### REQUIRED WORK
Please copy the lines below exactly, from the first one through the line that contains "Country [708, 58]", including both.

************

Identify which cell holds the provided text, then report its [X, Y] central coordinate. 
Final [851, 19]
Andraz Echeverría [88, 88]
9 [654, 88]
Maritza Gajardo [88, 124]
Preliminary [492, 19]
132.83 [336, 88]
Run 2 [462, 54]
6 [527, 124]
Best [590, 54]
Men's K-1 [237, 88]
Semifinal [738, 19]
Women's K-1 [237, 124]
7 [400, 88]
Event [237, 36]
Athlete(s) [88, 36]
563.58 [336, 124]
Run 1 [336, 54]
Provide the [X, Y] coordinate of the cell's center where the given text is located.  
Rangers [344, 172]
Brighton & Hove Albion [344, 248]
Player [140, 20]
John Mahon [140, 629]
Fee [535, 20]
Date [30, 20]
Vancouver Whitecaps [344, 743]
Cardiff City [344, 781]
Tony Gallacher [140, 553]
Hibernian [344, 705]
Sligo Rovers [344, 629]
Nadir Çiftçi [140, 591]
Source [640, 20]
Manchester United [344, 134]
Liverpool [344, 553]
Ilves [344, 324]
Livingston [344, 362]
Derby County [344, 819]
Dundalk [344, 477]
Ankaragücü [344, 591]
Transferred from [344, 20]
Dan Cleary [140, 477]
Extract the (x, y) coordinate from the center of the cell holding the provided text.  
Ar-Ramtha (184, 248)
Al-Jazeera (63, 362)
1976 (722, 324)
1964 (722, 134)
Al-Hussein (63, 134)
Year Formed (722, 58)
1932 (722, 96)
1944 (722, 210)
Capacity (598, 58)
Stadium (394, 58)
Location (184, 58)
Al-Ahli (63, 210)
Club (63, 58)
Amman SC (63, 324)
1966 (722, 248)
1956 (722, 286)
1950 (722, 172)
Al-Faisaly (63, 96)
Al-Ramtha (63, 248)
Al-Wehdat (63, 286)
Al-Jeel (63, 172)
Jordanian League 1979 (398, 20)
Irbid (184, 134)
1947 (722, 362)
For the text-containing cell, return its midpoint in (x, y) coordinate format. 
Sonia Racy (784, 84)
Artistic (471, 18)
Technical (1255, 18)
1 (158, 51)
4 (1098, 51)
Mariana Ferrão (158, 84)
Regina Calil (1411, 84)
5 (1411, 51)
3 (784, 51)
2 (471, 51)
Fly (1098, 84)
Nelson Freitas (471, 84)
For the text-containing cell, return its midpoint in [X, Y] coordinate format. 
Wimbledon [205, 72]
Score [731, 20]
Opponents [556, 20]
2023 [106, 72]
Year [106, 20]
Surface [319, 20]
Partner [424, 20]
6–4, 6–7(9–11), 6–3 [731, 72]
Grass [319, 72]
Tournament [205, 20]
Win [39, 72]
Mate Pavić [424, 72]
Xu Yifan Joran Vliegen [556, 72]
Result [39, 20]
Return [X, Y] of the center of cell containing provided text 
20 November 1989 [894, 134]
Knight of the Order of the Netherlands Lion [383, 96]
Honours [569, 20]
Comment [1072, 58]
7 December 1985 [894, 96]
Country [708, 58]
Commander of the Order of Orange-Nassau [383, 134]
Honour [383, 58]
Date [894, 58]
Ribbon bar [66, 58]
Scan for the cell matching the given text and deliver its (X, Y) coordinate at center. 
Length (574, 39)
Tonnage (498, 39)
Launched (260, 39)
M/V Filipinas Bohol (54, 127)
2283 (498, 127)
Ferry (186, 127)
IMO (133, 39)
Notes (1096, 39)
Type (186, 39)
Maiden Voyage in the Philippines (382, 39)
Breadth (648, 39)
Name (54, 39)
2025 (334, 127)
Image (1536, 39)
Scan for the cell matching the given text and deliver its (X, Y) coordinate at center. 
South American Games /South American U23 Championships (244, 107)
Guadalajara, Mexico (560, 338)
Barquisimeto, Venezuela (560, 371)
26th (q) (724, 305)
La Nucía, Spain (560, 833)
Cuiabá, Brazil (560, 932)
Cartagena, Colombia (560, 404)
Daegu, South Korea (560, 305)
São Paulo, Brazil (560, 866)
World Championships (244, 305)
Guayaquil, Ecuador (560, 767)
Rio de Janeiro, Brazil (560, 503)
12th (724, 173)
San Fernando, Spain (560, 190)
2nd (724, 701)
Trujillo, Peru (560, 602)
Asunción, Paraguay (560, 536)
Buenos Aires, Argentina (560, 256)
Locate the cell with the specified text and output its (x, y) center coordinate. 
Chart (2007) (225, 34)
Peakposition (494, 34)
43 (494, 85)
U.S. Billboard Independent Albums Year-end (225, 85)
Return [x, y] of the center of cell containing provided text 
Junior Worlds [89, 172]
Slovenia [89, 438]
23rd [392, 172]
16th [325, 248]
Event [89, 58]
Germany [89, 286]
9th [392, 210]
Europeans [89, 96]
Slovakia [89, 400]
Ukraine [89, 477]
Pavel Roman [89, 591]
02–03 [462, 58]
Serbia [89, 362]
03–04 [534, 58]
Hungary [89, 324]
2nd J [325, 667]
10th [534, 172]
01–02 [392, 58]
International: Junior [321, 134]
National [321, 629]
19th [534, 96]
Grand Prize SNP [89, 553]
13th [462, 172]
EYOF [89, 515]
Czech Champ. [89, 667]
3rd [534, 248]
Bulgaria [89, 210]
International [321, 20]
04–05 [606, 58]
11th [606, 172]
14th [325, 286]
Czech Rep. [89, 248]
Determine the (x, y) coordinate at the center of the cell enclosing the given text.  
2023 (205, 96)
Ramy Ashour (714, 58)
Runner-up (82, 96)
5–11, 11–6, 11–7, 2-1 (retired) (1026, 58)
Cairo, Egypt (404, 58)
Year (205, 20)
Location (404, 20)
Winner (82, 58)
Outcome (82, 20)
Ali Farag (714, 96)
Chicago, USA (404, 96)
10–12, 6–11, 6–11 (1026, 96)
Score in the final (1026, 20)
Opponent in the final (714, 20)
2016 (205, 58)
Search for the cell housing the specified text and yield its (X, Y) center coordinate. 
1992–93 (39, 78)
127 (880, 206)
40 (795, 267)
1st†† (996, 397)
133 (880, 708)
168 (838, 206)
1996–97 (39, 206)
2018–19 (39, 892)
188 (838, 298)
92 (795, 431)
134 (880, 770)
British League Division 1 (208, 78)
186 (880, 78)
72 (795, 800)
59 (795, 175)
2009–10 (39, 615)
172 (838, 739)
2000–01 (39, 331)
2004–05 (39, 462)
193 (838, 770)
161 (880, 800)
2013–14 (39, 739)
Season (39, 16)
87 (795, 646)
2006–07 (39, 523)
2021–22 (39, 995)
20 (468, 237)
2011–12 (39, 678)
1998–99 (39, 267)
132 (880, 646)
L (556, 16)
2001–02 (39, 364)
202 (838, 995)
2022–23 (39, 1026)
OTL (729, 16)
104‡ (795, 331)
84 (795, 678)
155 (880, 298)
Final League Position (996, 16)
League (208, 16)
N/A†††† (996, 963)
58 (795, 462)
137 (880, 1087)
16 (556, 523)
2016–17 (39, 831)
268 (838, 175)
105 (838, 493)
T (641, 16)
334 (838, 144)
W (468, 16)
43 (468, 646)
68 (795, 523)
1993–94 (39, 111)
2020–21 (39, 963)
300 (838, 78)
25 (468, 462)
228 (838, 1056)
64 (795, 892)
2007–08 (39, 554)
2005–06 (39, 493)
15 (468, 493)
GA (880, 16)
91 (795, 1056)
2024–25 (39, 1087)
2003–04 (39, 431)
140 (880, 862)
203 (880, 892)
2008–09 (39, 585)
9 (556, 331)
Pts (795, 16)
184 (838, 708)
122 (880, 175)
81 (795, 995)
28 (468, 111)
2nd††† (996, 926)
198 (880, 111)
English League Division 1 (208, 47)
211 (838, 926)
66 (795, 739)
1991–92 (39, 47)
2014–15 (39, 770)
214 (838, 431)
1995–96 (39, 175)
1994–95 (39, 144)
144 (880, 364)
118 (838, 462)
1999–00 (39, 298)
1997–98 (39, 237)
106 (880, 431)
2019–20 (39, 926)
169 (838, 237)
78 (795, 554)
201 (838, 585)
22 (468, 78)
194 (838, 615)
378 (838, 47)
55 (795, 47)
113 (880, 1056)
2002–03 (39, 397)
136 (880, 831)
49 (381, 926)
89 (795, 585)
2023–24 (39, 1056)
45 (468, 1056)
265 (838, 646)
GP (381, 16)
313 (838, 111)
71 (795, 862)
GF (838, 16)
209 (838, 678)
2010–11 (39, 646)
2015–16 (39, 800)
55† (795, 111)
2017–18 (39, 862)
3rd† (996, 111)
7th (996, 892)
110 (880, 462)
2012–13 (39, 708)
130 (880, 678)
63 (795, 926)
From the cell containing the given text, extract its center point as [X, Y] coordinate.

************

### ANSWER TO THIS EXERCISE
Identify which cell holds the provided text, then report its [X, Y] central coordinate. 
Final [851, 19]
Andraz Echeverría [88, 88]
9 [654, 88]
Maritza Gajardo [88, 124]
Preliminary [492, 19]
132.83 [336, 88]
Run 2 [462, 54]
6 [527, 124]
Best [590, 54]
Men's K-1 [237, 88]
Semifinal [738, 19]
Women's K-1 [237, 124]
7 [400, 88]
Event [237, 36]
Athlete(s) [88, 36]
563.58 [336, 124]
Run 1 [336, 54]
Provide the [X, Y] coordinate of the cell's center where the given text is located.  
Rangers [344, 172]
Brighton & Hove Albion [344, 248]
Player [140, 20]
John Mahon [140, 629]
Fee [535, 20]
Date [30, 20]
Vancouver Whitecaps [344, 743]
Cardiff City [344, 781]
Tony Gallacher [140, 553]
Hibernian [344, 705]
Sligo Rovers [344, 629]
Nadir Çiftçi [140, 591]
Source [640, 20]
Manchester United [344, 134]
Liverpool [344, 553]
Ilves [344, 324]
Livingston [344, 362]
Derby County [344, 819]
Dundalk [344, 477]
Ankaragücü [344, 591]
Transferred from [344, 20]
Dan Cleary [140, 477]
Extract the (x, y) coordinate from the center of the cell holding the provided text.  
Ar-Ramtha (184, 248)
Al-Jazeera (63, 362)
1976 (722, 324)
1964 (722, 134)
Al-Hussein (63, 134)
Year Formed (722, 58)
1932 (722, 96)
1944 (722, 210)
Capacity (598, 58)
Stadium (394, 58)
Location (184, 58)
Al-Ahli (63, 210)
Club (63, 58)
Amman SC (63, 324)
1966 (722, 248)
1956 (722, 286)
1950 (722, 172)
Al-Faisaly (63, 96)
Al-Ramtha (63, 248)
Al-Wehdat (63, 286)
Al-Jeel (63, 172)
Jordanian League 1979 (398, 20)
Irbid (184, 134)
1947 (722, 362)
For the text-containing cell, return its midpoint in (x, y) coordinate format. 
Sonia Racy (784, 84)
Artistic (471, 18)
Technical (1255, 18)
1 (158, 51)
4 (1098, 51)
Mariana Ferrão (158, 84)
Regina Calil (1411, 84)
5 (1411, 51)
3 (784, 51)
2 (471, 51)
Fly (1098, 84)
Nelson Freitas (471, 84)
For the text-containing cell, return its midpoint in [X, Y] coordinate format. 
Wimbledon [205, 72]
Score [731, 20]
Opponents [556, 20]
2023 [106, 72]
Year [106, 20]
Surface [319, 20]
Partner [424, 20]
6–4, 6–7(9–11), 6–3 [731, 72]
Grass [319, 72]
Tournament [205, 20]
Win [39, 72]
Mate Pavić [424, 72]
Xu Yifan Joran Vliegen [556, 72]
Result [39, 20]
Return [X, Y] of the center of cell containing provided text 
20 November 1989 [894, 134]
Knight of the Order of the Netherlands Lion [383, 96]
Honours [569, 20]
Comment [1072, 58]
7 December 1985 [894, 96]
Country [708, 58]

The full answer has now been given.